YOUR OBJECTIVE >>
Given the records below, would you repeat exactly the lines that begin at the one containing "C3: 2200uF (plus" and end at the one containing "R6: 47k (+12V, EN_N) -> none", inclusive?

DATASET RECORDS >>
┄┄┄┄┄┄┄┄┄┄

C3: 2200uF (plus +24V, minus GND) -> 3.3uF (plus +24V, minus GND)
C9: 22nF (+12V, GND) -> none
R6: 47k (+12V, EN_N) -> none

┄┄┄┄┄┄┄┄┄┄

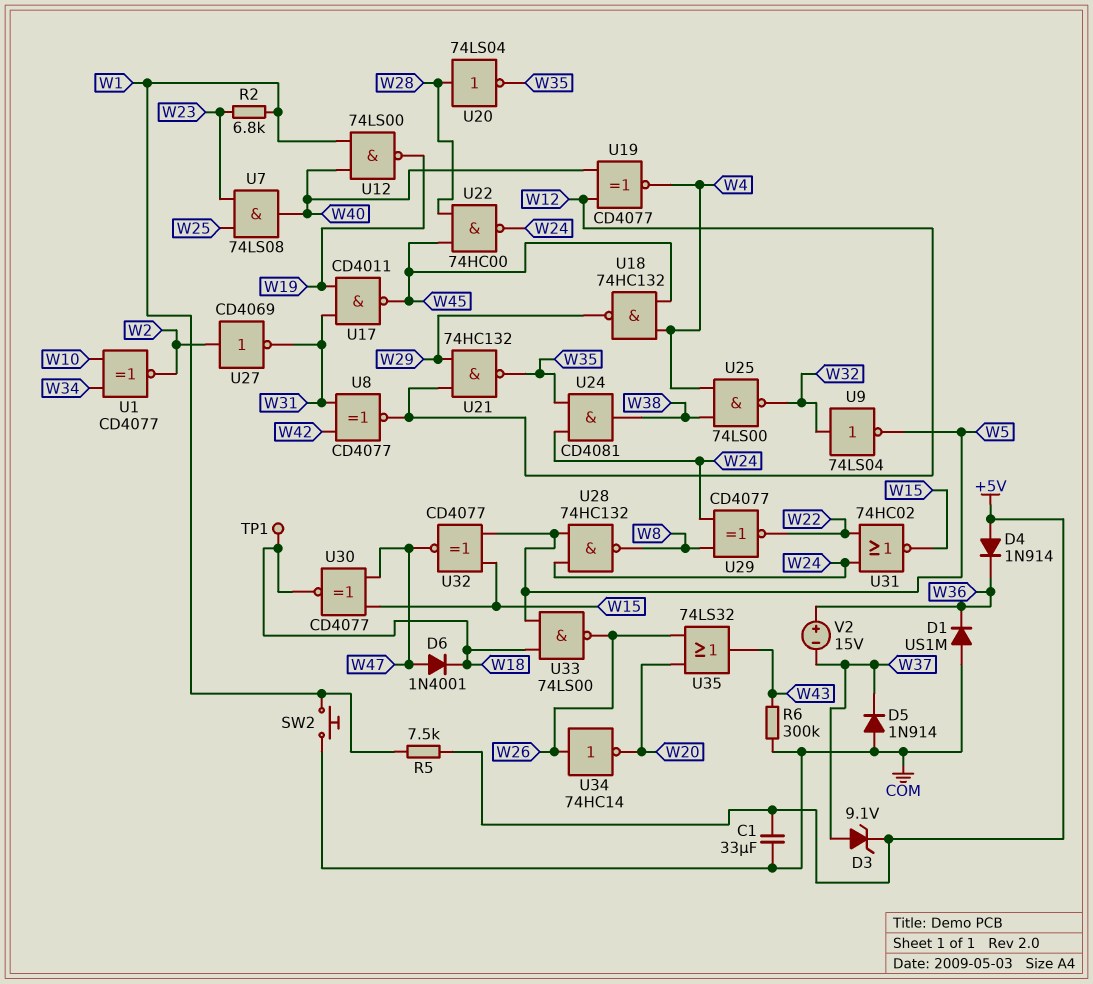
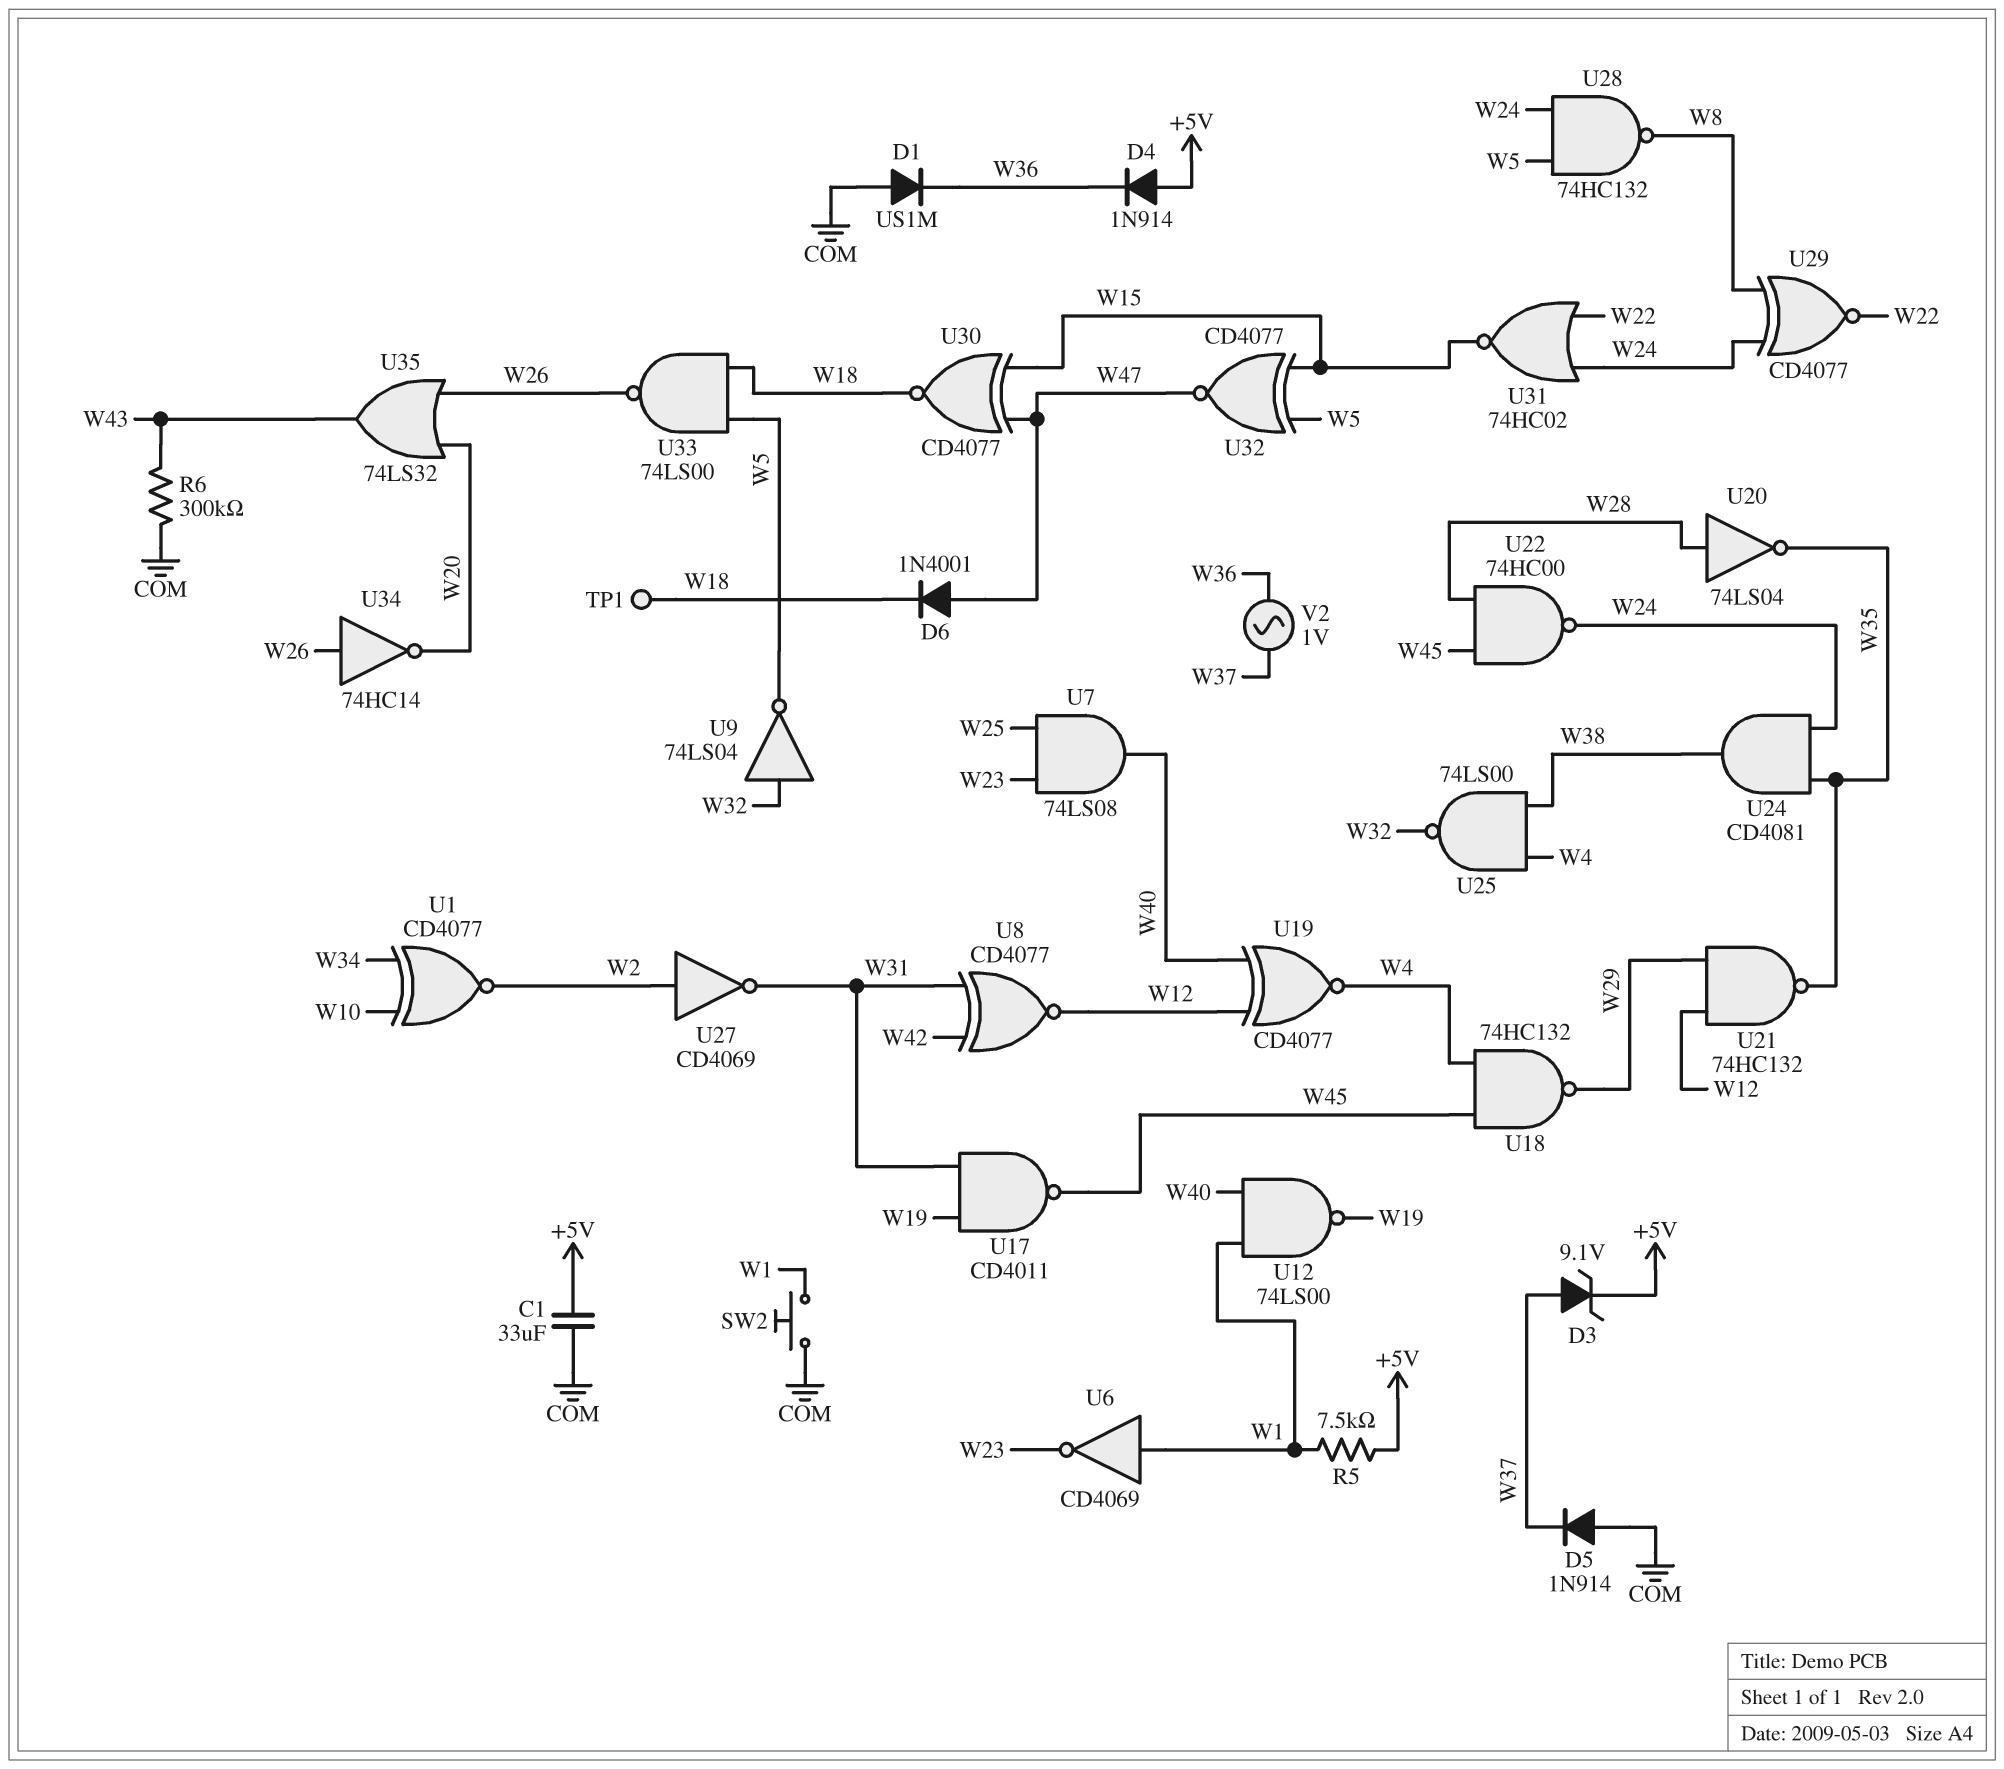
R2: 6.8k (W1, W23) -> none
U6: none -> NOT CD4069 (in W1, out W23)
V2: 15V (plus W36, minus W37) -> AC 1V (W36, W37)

┄┄┄┄┄┄┄┄┄┄

SOLUTION TO THIS PROBLEM >>
C3: 2200uF (plus +24V, minus GND) -> 3.3uF (plus +24V, minus GND)
C9: 22nF (+12V, GND) -> none
R6: 47k (+12V, EN_N) -> none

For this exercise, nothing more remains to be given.